What you have to do>
Output exactly the lines from the one with "white carrot [361,224,495,335]" to the close of the records below, first and last included.
BEGIN Data to use
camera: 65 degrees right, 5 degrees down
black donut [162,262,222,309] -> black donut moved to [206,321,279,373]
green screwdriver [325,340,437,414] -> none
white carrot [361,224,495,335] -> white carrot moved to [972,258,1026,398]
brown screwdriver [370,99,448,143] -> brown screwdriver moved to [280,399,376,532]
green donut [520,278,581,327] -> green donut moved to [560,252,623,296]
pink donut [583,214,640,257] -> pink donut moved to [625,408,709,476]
END Data to use
Completed task>
white carrot [361,224,495,335] -> white carrot moved to [972,258,1026,398]
brown screwdriver [370,99,448,143] -> brown screwdriver moved to [280,399,376,532]
green donut [520,278,581,327] -> green donut moved to [560,252,623,296]
pink donut [583,214,640,257] -> pink donut moved to [625,408,709,476]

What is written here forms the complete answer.